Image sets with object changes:
=== Begin Enclosure ===

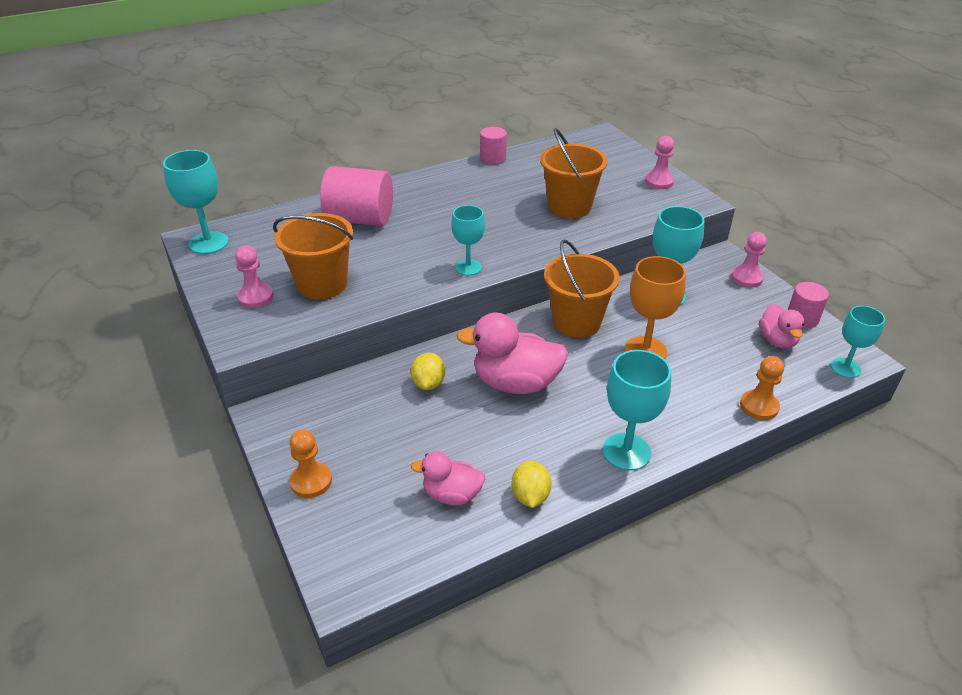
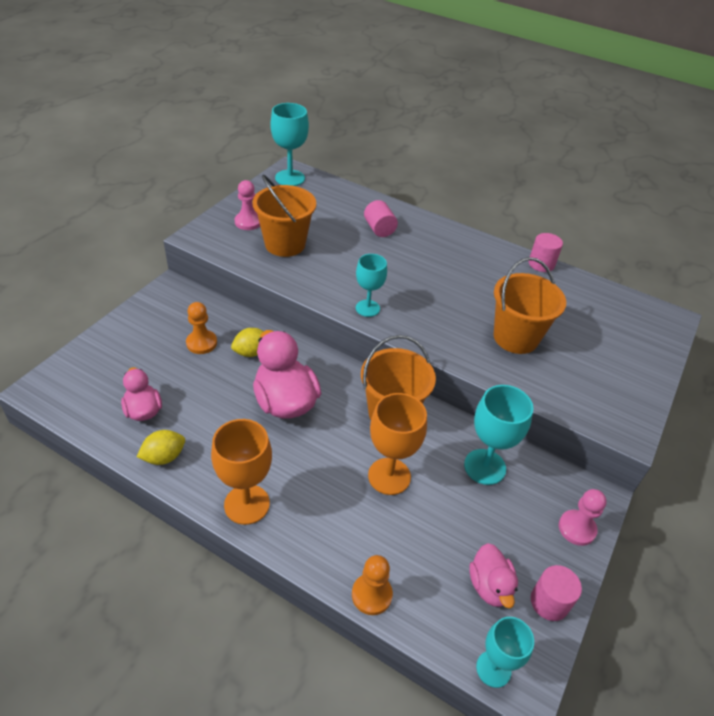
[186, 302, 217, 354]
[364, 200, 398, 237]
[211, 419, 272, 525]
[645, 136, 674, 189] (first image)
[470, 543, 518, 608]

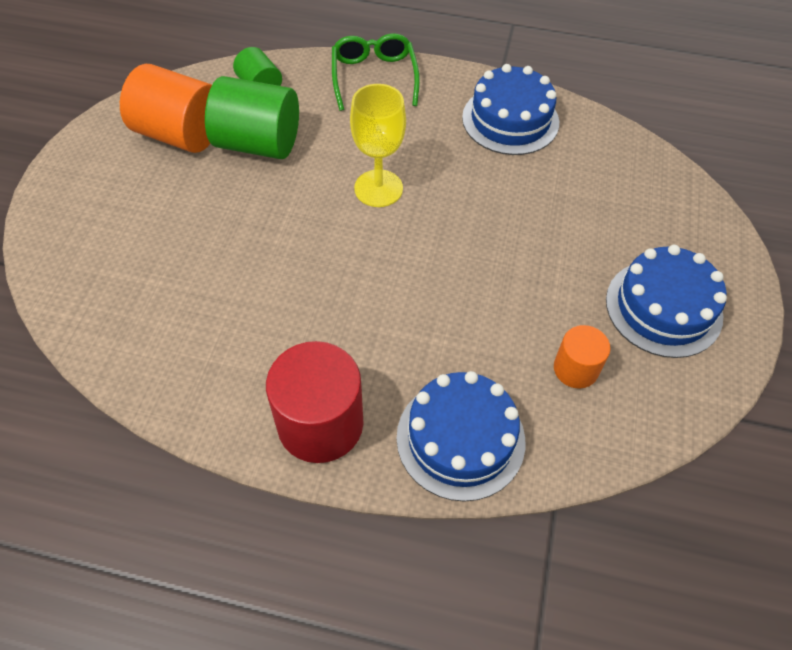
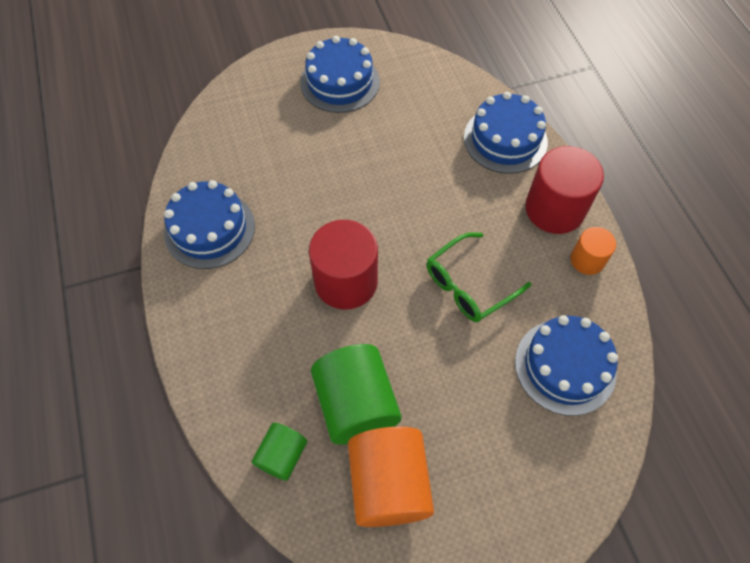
[427, 232, 531, 322]
[309, 220, 378, 309]
[571, 227, 616, 275]
[515, 315, 618, 416]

=== End Enclosure ===

Give the data back exactly, omitting all pictures.

[186, 302, 217, 354]
[364, 200, 398, 237]
[211, 419, 272, 525]
[645, 136, 674, 189] (first image)
[470, 543, 518, 608]

[427, 232, 531, 322]
[309, 220, 378, 309]
[571, 227, 616, 275]
[515, 315, 618, 416]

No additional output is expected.